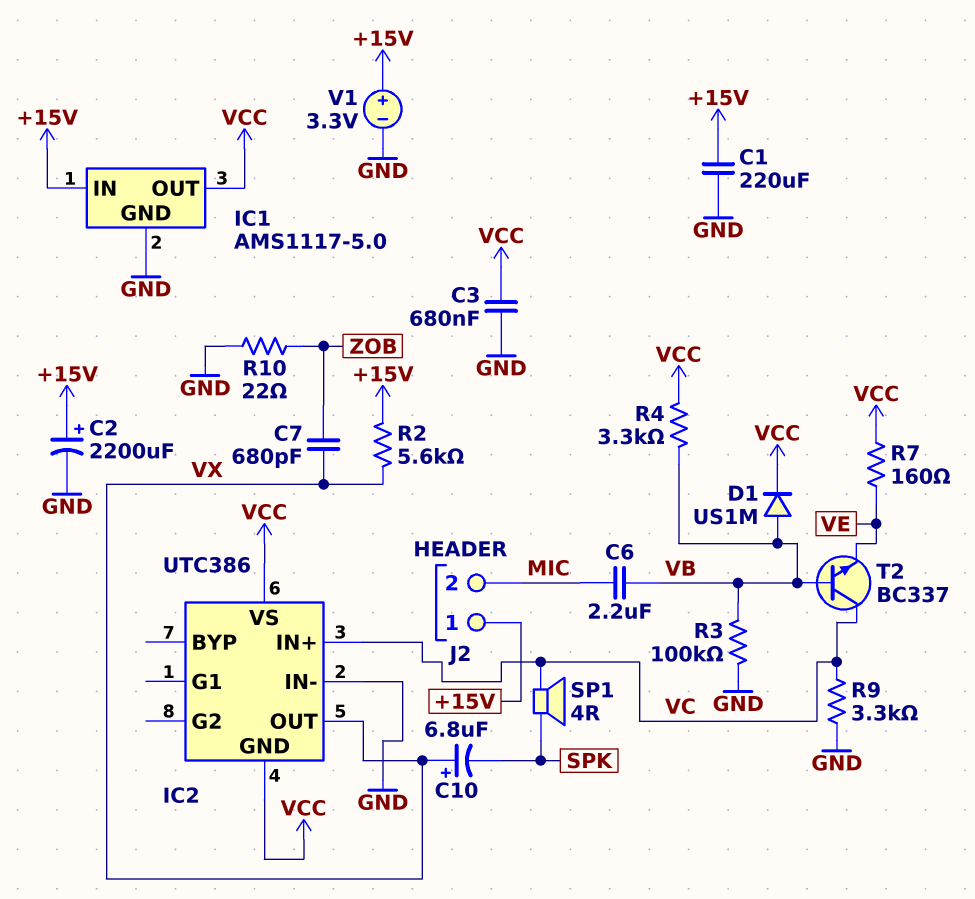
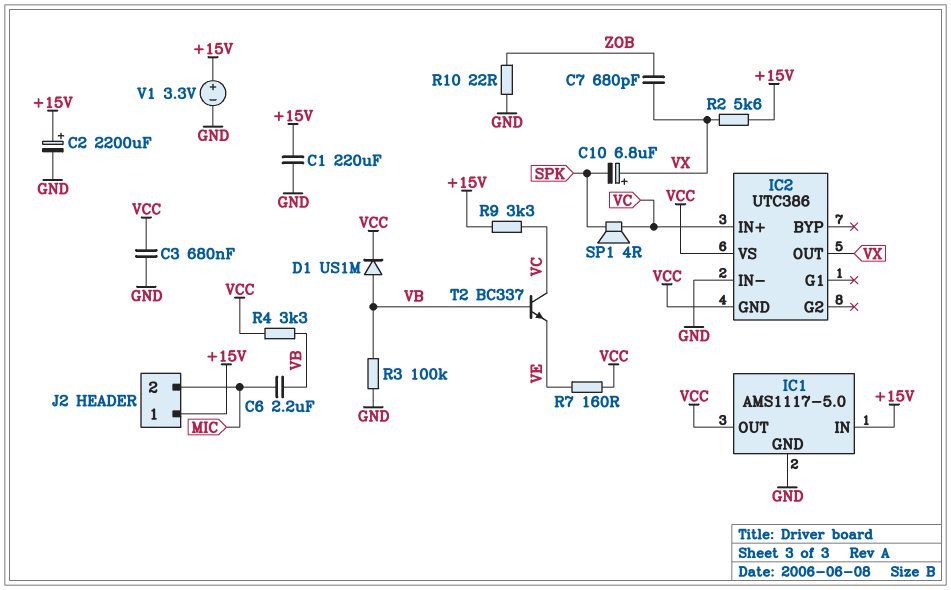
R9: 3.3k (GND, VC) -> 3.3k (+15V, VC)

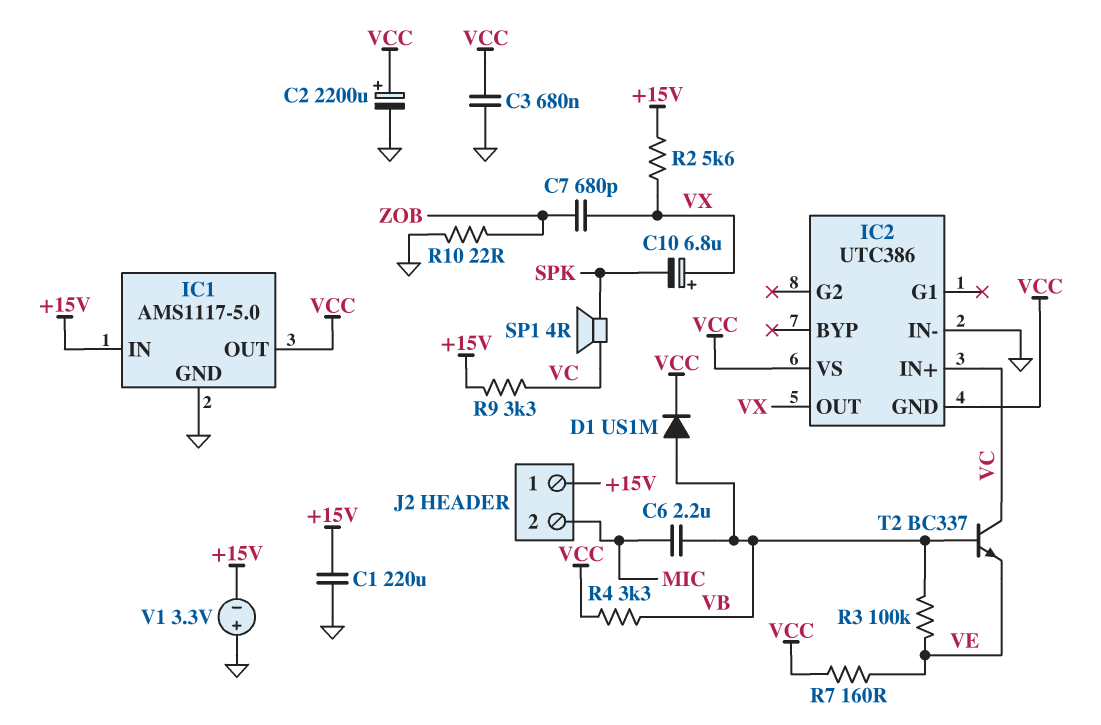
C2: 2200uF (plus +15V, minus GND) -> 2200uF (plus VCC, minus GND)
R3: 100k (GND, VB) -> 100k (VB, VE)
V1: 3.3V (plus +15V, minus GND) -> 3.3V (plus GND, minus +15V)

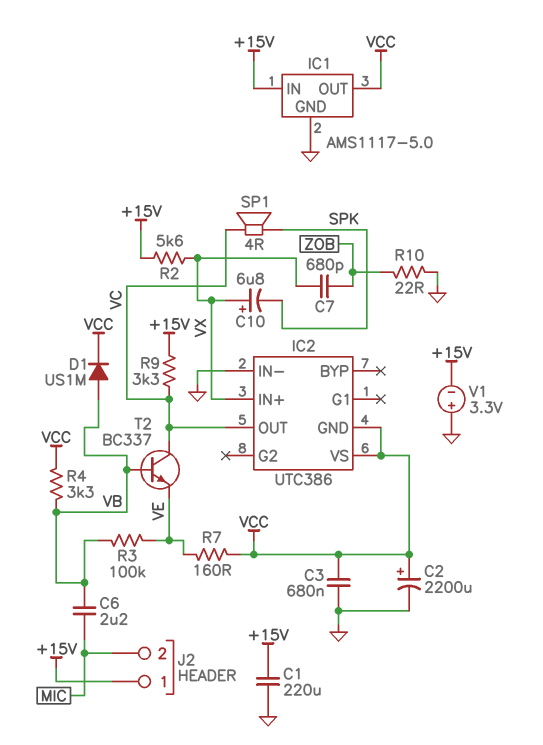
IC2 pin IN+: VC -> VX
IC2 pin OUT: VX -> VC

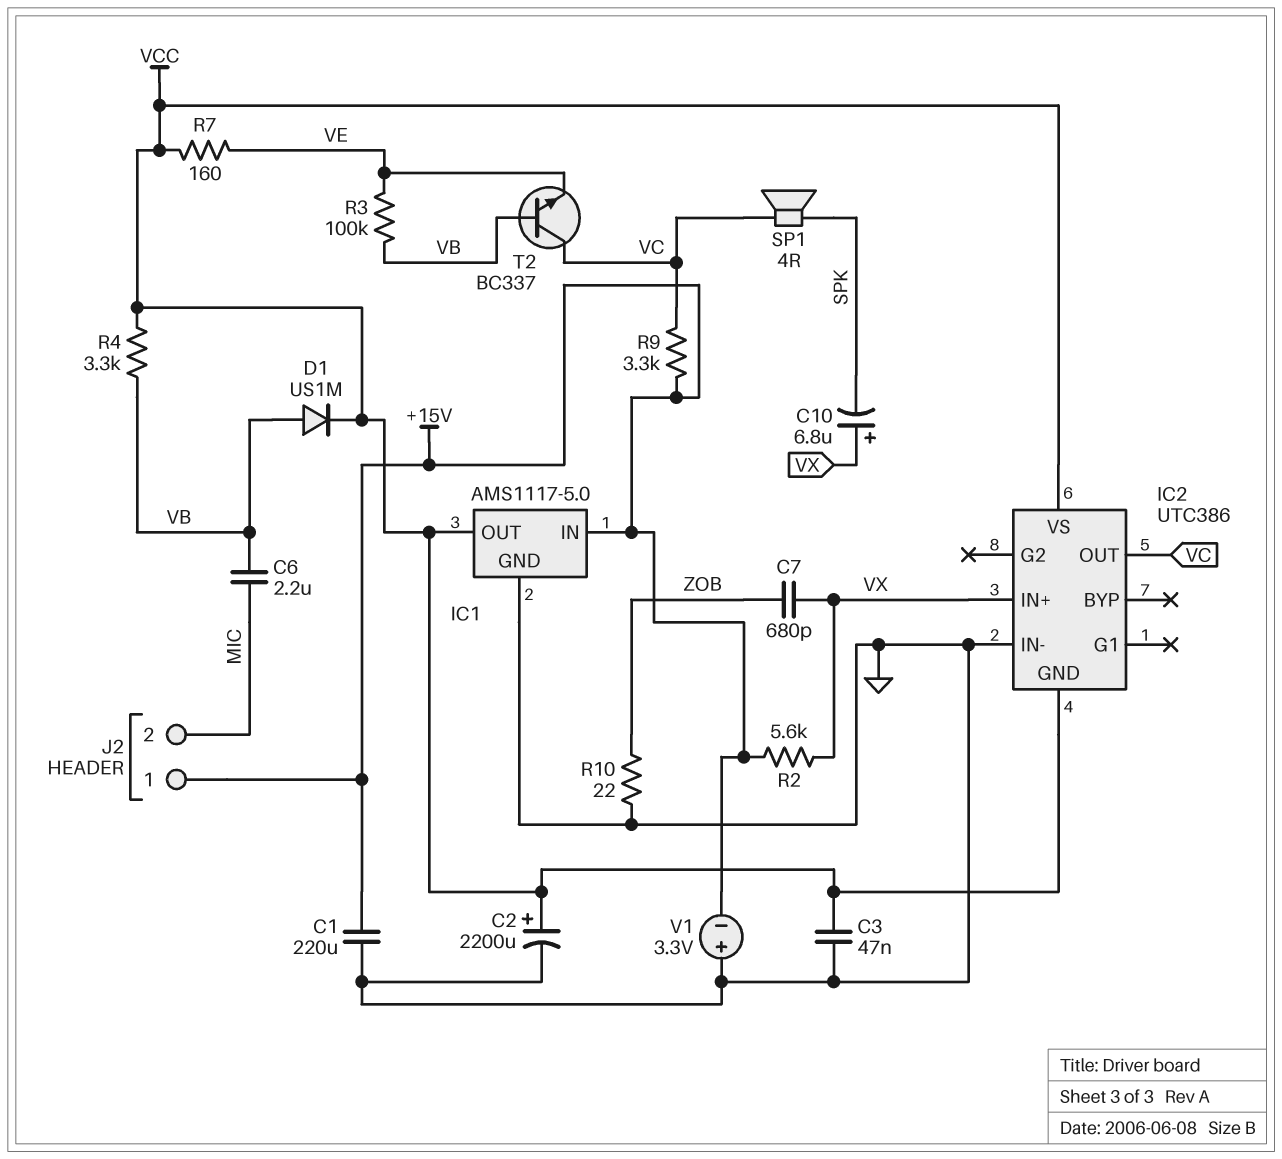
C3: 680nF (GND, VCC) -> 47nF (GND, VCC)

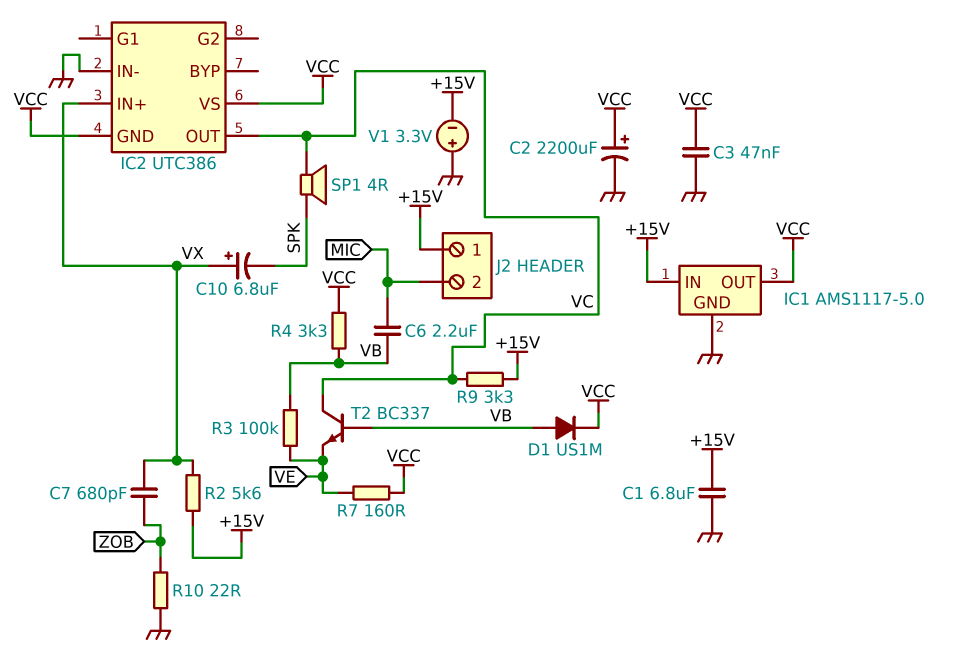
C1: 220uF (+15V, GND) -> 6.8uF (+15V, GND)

> [Instructions for the task]: All lines from the one containing "C2: 2200uF (plus" through the end of the data are to be restated exactly, with nothing else and without the pictures.

> [Response]:
C2: 2200uF (plus +15V, minus GND) -> 2200uF (plus VCC, minus GND)
R3: 100k (GND, VB) -> 100k (VB, VE)
V1: 3.3V (plus +15V, minus GND) -> 3.3V (plus GND, minus +15V)

IC2 pin IN+: VC -> VX
IC2 pin OUT: VX -> VC

C3: 680nF (GND, VCC) -> 47nF (GND, VCC)

C1: 220uF (+15V, GND) -> 6.8uF (+15V, GND)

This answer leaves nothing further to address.